── Information given

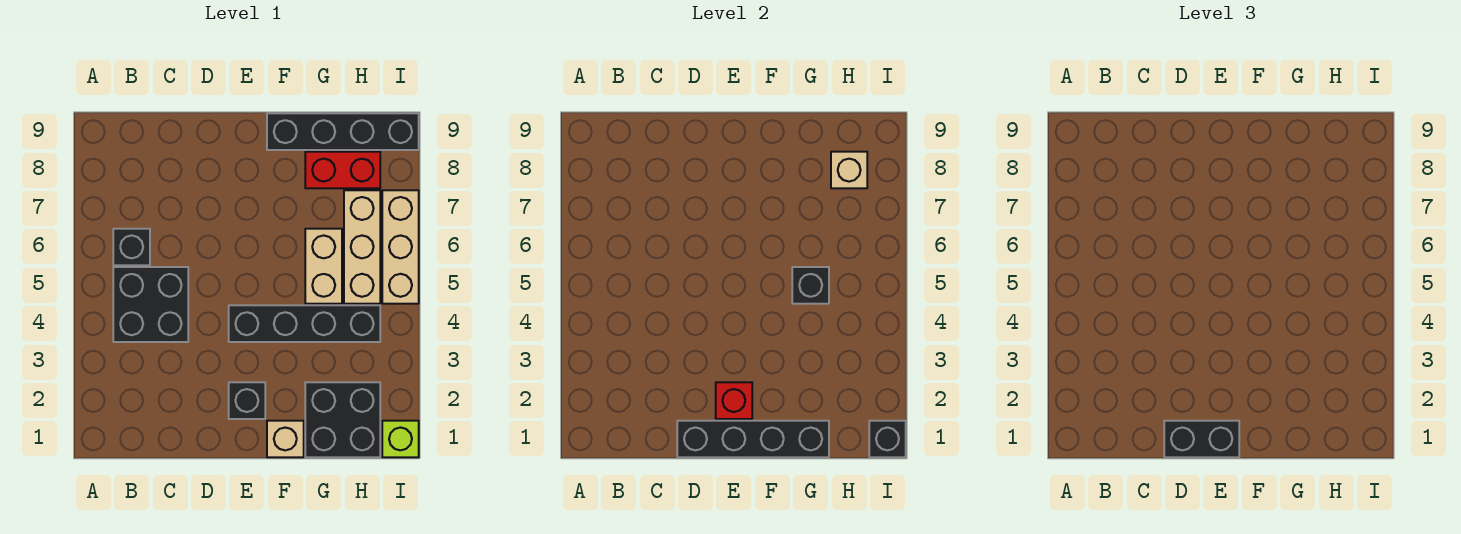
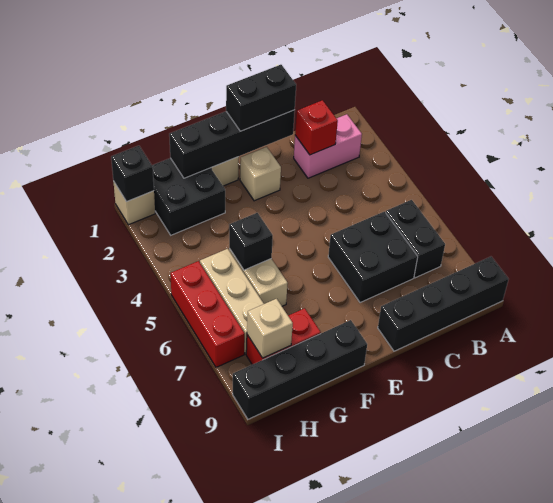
none -> pink brick B2:C2 level 1
black brick B4:C5 level 1 -> black brick C6:D7 level 1
black brick B6 level 1 -> black brick B6:B7 level 1
black brick E2 level 1 -> tan brick E2 level 1
red brick E2 level 2 -> red brick C2 level 2
black brick E4:H4 level 1 -> black brick A9:D9 level 1
lime brick I1 level 1 -> tan brick I1 level 1
tan brick I5:I7 level 1 -> red brick I5:I7 level 1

────

● **What the task requires**
Check each line of the data above for the string "black", and copy the ones that have it.

● **Response to the task**
black brick B4:C5 level 1 -> black brick C6:D7 level 1
black brick B6 level 1 -> black brick B6:B7 level 1
black brick E2 level 1 -> tan brick E2 level 1
black brick E4:H4 level 1 -> black brick A9:D9 level 1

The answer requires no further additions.